╭──

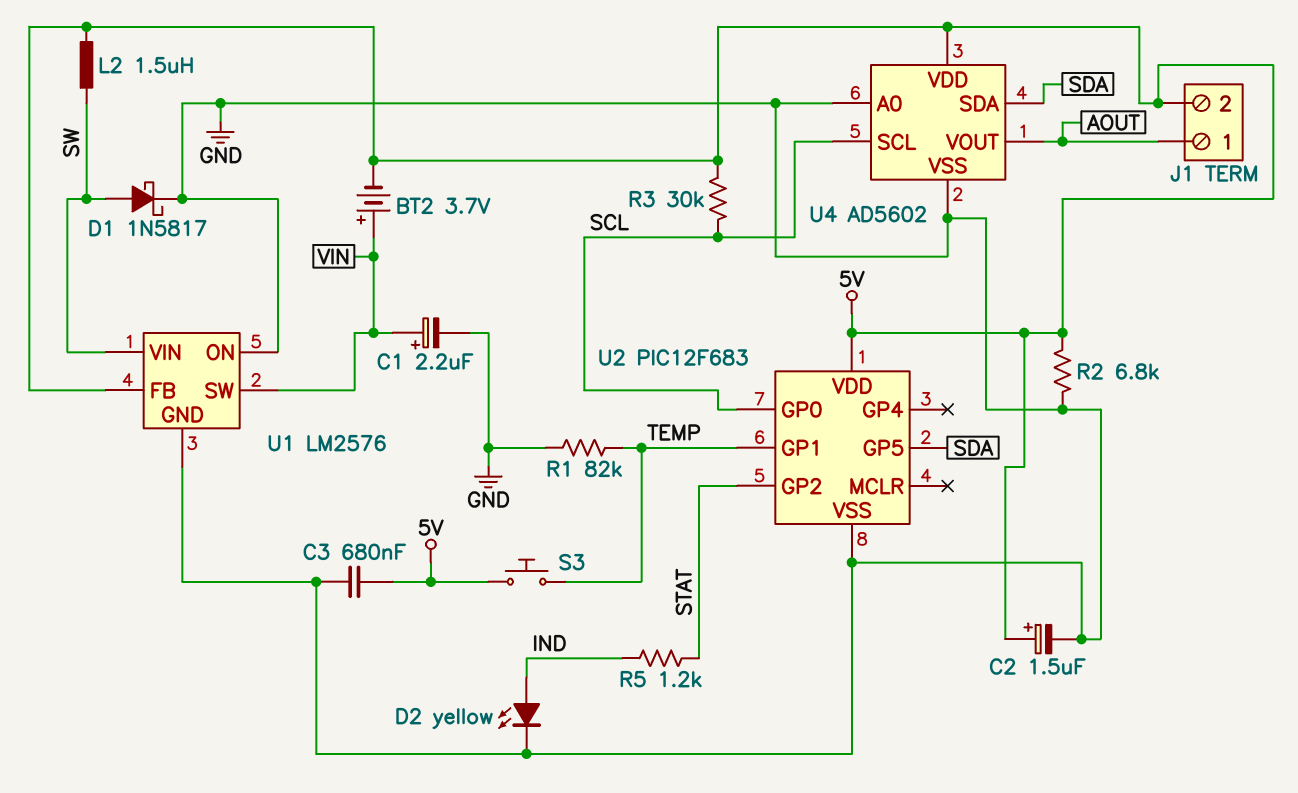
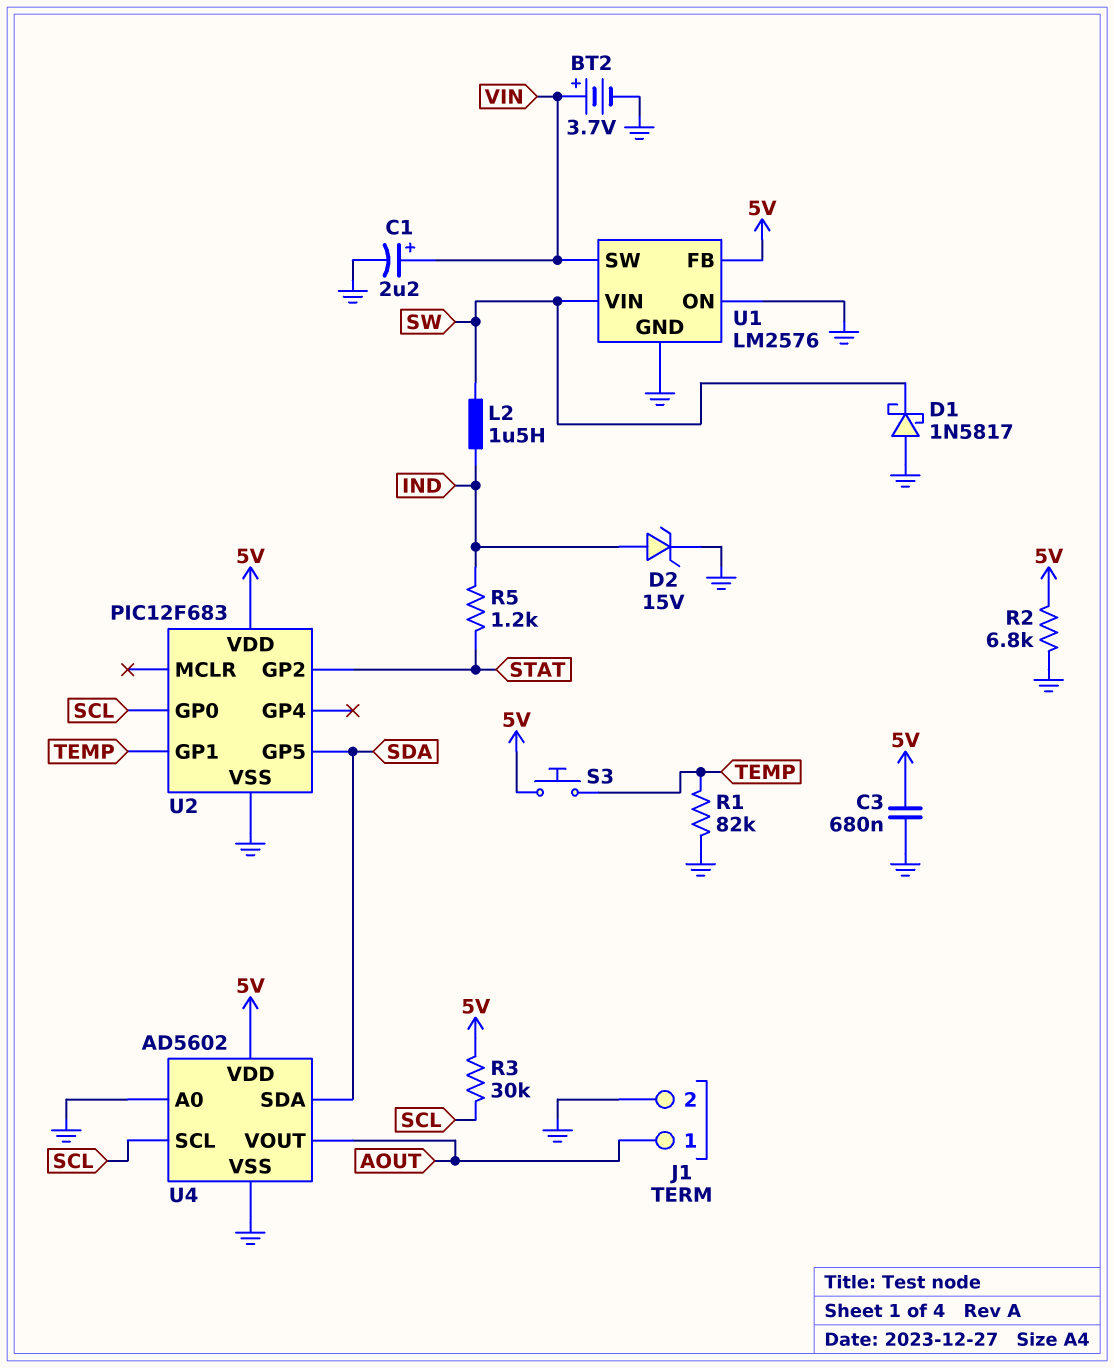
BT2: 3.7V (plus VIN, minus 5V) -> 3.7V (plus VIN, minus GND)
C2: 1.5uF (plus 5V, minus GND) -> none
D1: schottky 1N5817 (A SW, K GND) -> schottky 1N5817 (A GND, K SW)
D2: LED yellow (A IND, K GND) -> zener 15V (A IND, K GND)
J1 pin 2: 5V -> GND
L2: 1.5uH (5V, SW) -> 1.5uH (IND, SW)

╰──

*What to do*
Make an exact copy of the records from their first line through the line containing "J1 pin 2: 5V -> GND", both ends included, with the pictures omitted.

*Completed task*
BT2: 3.7V (plus VIN, minus 5V) -> 3.7V (plus VIN, minus GND)
C2: 1.5uF (plus 5V, minus GND) -> none
D1: schottky 1N5817 (A SW, K GND) -> schottky 1N5817 (A GND, K SW)
D2: LED yellow (A IND, K GND) -> zener 15V (A IND, K GND)
J1 pin 2: 5V -> GND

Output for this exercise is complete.